**LISTED RECORDS**
>>>

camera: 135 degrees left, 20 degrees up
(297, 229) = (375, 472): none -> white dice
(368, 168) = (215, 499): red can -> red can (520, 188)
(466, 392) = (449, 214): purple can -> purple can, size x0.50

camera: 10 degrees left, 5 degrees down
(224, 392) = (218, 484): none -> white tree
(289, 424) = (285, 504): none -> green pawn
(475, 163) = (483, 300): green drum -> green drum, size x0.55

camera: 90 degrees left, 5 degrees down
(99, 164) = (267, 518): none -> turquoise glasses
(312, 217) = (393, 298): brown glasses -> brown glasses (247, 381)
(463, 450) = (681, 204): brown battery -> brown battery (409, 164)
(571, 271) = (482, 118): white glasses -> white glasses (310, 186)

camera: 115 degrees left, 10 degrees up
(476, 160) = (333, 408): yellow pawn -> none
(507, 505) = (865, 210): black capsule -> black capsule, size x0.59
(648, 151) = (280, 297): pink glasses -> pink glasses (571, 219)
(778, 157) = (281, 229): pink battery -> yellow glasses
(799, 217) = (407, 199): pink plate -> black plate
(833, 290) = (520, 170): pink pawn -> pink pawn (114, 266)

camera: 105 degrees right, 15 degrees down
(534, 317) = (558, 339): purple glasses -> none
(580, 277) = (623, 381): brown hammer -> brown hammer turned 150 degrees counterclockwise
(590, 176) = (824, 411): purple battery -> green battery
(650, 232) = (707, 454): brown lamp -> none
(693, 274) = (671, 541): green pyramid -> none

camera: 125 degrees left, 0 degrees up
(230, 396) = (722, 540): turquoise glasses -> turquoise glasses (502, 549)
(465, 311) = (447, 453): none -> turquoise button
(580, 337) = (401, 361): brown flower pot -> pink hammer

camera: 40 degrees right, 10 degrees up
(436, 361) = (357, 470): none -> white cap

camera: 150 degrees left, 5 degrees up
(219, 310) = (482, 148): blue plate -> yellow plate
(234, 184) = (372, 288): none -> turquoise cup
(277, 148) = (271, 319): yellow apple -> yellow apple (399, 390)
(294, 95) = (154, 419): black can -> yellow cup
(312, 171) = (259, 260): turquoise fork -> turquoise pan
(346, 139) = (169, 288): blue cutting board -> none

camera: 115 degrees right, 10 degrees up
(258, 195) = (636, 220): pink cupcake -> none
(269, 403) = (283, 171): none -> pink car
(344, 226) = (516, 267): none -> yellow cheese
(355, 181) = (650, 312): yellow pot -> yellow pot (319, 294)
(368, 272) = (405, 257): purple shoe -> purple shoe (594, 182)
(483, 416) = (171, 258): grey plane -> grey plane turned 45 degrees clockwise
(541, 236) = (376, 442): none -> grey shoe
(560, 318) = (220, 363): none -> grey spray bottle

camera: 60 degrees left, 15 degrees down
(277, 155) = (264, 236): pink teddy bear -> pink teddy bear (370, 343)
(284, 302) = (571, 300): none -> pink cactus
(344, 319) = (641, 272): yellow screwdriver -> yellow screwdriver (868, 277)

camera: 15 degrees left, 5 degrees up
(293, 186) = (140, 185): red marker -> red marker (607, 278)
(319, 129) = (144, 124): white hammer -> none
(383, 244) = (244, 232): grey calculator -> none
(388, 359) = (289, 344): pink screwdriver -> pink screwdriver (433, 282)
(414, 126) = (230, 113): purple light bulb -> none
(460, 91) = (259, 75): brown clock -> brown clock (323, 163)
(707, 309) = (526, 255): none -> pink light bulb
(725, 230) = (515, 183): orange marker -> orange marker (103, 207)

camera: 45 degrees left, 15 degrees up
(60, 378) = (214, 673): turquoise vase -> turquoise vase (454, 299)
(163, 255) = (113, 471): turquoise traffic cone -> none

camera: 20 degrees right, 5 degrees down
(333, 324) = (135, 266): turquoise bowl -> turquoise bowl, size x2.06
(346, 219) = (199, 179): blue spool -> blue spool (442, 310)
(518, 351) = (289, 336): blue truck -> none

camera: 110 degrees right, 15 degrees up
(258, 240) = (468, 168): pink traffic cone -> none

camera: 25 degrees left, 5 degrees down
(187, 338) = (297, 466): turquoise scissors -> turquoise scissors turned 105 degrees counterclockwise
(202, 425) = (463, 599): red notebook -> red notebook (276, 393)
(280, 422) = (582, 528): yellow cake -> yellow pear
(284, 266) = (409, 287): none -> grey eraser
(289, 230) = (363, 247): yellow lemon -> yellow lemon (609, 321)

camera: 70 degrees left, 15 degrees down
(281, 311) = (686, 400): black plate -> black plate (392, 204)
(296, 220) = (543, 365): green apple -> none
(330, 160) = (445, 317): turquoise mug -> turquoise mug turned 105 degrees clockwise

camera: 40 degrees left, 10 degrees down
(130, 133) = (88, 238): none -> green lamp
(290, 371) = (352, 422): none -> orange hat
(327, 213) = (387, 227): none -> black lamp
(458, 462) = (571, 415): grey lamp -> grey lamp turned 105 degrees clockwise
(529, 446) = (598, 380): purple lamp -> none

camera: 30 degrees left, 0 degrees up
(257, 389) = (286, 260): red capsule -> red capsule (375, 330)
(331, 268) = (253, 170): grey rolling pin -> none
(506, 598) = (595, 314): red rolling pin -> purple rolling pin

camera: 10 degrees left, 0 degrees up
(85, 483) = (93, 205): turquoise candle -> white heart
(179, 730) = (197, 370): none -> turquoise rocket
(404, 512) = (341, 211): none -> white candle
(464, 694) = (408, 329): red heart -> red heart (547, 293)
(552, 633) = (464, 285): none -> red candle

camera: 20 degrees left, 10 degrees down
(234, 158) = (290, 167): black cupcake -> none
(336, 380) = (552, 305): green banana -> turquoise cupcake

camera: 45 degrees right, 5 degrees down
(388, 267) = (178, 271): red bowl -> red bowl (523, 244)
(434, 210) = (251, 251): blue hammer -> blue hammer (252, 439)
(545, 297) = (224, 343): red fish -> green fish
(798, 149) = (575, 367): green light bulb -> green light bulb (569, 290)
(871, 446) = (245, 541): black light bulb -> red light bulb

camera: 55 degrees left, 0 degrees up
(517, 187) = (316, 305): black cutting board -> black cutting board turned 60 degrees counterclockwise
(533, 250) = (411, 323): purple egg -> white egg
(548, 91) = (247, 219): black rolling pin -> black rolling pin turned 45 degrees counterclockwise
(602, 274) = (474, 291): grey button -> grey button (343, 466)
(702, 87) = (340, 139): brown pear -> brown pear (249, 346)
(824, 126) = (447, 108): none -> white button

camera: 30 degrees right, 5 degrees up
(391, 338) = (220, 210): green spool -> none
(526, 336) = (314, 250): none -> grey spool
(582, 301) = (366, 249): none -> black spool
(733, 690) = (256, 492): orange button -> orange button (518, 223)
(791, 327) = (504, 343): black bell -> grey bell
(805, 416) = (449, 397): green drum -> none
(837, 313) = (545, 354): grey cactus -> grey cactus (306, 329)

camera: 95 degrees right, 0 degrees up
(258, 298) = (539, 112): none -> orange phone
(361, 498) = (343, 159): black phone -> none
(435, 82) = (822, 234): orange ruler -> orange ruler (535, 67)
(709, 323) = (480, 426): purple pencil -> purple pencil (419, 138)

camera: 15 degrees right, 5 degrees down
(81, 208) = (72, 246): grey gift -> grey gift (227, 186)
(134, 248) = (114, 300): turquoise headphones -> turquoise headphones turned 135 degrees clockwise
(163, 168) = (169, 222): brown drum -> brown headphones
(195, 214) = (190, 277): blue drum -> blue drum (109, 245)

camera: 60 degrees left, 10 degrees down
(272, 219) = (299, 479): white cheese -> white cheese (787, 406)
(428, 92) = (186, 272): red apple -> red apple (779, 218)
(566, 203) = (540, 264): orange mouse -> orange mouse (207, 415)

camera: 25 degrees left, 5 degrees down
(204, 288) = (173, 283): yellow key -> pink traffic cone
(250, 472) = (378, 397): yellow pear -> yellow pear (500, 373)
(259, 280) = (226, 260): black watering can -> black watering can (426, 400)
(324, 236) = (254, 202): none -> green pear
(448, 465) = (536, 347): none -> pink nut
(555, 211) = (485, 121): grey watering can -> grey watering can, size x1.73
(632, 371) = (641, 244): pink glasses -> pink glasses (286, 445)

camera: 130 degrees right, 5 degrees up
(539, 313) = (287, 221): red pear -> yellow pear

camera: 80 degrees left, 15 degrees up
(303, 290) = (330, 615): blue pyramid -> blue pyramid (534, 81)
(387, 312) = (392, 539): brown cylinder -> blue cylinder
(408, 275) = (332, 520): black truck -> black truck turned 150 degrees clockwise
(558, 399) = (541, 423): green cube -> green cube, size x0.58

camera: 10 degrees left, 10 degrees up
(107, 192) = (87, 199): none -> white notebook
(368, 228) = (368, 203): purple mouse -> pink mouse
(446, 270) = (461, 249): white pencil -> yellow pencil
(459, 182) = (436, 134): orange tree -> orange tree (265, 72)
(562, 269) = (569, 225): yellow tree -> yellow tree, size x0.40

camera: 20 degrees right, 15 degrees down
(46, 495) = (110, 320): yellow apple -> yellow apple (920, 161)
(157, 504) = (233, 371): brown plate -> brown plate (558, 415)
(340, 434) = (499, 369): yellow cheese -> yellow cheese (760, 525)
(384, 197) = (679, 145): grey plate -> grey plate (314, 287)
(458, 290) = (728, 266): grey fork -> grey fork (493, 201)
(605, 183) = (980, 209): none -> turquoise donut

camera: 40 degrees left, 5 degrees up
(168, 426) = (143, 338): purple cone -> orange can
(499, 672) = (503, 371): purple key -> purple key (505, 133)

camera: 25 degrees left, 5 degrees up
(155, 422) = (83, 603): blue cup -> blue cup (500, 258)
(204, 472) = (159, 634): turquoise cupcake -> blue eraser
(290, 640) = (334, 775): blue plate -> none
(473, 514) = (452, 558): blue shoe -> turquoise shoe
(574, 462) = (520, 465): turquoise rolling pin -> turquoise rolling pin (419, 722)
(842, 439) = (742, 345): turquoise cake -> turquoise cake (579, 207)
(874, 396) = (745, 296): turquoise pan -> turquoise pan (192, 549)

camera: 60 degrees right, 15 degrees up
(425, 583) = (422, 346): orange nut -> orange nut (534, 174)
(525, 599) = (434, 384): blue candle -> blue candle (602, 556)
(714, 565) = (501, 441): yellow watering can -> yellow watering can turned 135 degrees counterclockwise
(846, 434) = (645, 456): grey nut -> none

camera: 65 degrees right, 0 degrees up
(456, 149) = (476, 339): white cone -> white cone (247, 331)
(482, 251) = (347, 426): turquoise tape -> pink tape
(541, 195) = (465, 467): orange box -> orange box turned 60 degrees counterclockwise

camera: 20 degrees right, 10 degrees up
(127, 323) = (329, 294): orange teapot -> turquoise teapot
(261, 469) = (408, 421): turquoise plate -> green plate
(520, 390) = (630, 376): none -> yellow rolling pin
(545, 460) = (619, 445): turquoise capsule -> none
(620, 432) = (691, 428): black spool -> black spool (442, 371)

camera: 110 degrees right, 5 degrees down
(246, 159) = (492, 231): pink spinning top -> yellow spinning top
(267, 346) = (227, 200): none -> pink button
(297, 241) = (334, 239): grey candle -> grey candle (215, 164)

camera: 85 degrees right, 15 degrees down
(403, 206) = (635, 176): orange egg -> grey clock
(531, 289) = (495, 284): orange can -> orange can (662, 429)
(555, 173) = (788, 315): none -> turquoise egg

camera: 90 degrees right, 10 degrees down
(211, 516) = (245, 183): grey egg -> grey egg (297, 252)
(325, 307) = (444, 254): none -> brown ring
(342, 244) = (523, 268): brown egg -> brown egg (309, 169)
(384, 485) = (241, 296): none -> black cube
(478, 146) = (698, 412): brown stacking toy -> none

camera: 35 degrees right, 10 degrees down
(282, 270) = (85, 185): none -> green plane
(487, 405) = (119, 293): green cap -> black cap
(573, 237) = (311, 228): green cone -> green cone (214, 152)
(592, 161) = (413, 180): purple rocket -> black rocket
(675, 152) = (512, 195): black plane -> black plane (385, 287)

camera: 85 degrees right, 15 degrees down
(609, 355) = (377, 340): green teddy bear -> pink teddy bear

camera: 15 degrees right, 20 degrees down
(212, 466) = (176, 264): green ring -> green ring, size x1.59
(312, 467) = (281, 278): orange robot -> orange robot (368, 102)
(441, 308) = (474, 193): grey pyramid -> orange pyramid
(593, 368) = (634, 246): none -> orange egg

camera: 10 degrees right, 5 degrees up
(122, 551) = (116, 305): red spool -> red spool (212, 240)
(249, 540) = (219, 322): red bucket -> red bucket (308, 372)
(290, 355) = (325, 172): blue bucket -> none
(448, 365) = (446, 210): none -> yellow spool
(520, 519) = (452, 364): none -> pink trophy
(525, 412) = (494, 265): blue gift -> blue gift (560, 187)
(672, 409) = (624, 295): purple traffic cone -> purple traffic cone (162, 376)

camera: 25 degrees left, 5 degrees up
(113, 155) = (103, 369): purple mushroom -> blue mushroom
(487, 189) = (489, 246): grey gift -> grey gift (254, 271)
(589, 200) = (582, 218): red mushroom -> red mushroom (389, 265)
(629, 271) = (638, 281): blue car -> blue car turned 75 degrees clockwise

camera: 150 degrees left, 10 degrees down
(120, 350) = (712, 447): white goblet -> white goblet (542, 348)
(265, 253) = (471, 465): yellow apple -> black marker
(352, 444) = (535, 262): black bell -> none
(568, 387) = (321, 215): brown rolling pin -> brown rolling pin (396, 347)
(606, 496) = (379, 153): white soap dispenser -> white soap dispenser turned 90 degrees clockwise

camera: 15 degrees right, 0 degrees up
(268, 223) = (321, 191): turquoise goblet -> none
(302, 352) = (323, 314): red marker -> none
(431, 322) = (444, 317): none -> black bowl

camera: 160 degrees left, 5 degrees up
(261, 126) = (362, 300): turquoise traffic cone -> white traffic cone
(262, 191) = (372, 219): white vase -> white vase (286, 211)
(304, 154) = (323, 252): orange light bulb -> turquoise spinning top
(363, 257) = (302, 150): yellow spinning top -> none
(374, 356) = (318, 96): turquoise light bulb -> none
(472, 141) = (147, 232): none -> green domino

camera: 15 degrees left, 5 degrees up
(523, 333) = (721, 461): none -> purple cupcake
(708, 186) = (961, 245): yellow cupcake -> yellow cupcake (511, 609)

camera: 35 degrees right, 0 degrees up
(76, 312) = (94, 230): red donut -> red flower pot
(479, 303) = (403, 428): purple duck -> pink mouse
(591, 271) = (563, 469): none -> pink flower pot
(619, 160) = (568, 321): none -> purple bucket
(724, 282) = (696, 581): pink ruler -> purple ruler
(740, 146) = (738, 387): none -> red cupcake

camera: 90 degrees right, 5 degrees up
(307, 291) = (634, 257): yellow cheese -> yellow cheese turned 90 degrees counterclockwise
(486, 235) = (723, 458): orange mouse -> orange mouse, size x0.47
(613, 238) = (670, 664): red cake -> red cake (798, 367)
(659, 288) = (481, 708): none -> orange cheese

<<<

**ASSIGNMENT**
Within the listing above, find every line containing the string "rocket" and return it.

**REPLY TO THE TASK**
(179, 730) = (197, 370): none -> turquoise rocket
(592, 161) = (413, 180): purple rocket -> black rocket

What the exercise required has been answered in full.